### WHAT YOU HAVE TO DO
Print every line from the line with "gray star: moved 5 px left, 1 px up" to the line with "orange arrow: moved 5 px left", both included, without any alteration. Omit the pictures from your answer.

### DATASET ENTRIES
#####
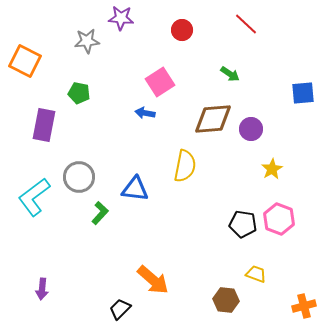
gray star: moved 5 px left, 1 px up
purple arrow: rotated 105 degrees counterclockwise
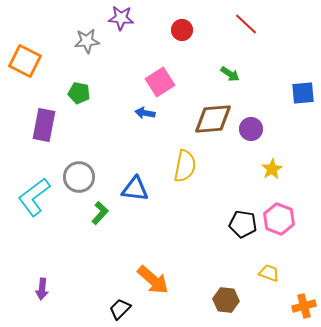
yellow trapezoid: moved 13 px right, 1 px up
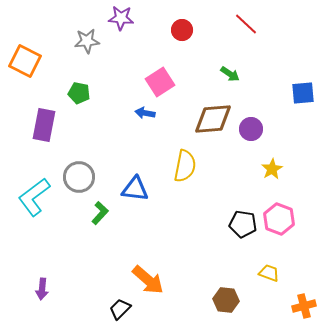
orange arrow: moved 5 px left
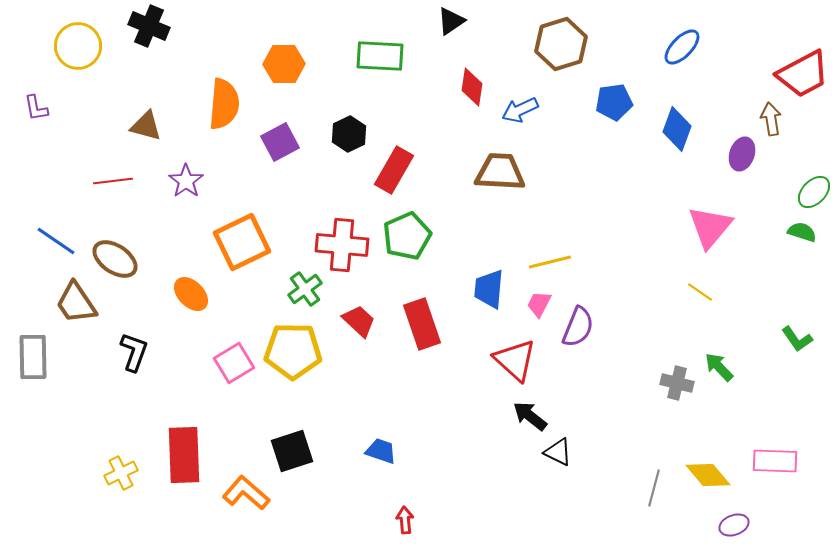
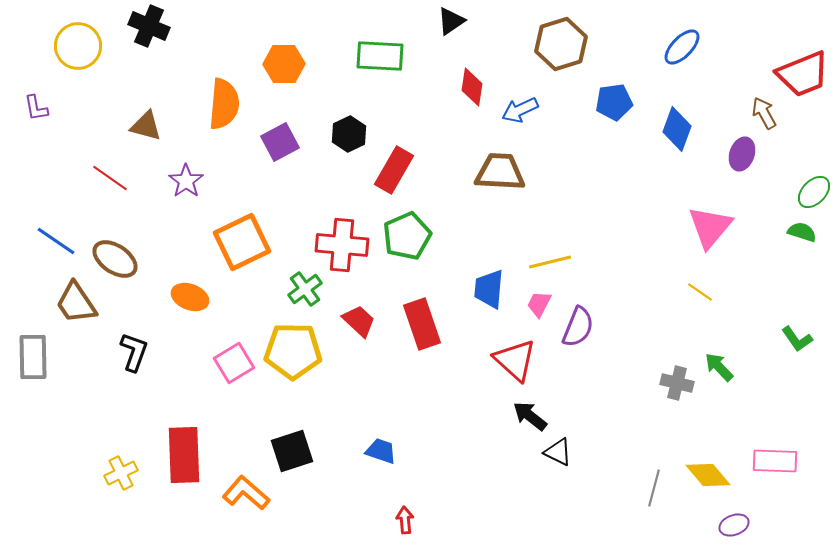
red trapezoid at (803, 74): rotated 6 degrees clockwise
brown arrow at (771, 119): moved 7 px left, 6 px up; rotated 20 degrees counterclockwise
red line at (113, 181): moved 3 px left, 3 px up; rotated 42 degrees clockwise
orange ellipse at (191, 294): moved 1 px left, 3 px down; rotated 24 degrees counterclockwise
#####
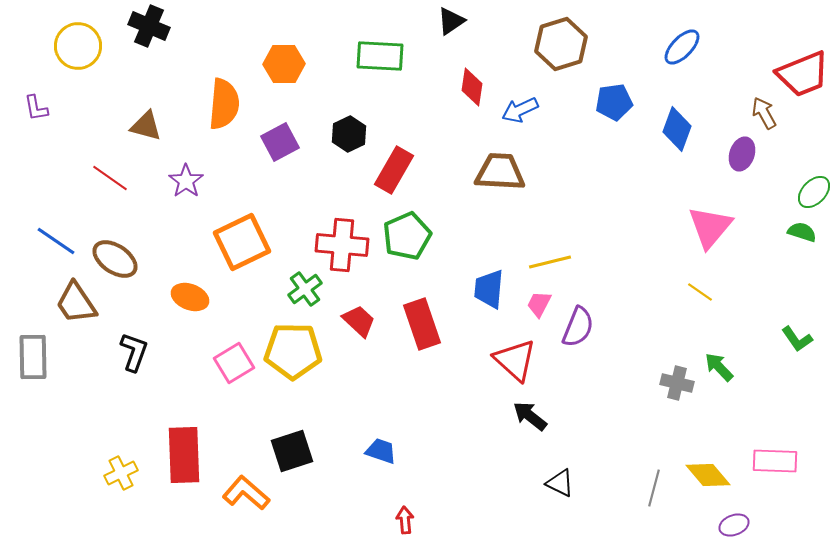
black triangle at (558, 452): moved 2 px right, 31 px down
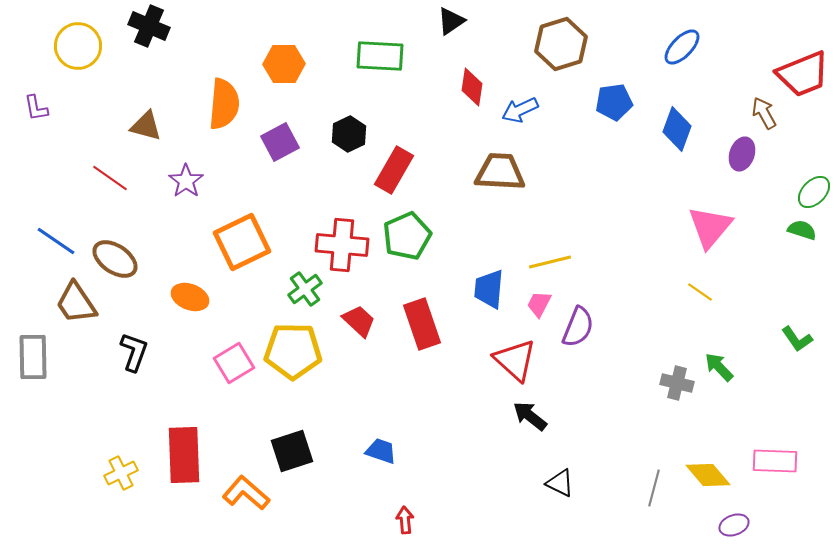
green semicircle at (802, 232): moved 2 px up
#####
### SOLUTION FOR THIS TASK
gray star: moved 5 px left, 1 px up
purple arrow: rotated 105 degrees counterclockwise
yellow trapezoid: moved 13 px right, 1 px up
orange arrow: moved 5 px left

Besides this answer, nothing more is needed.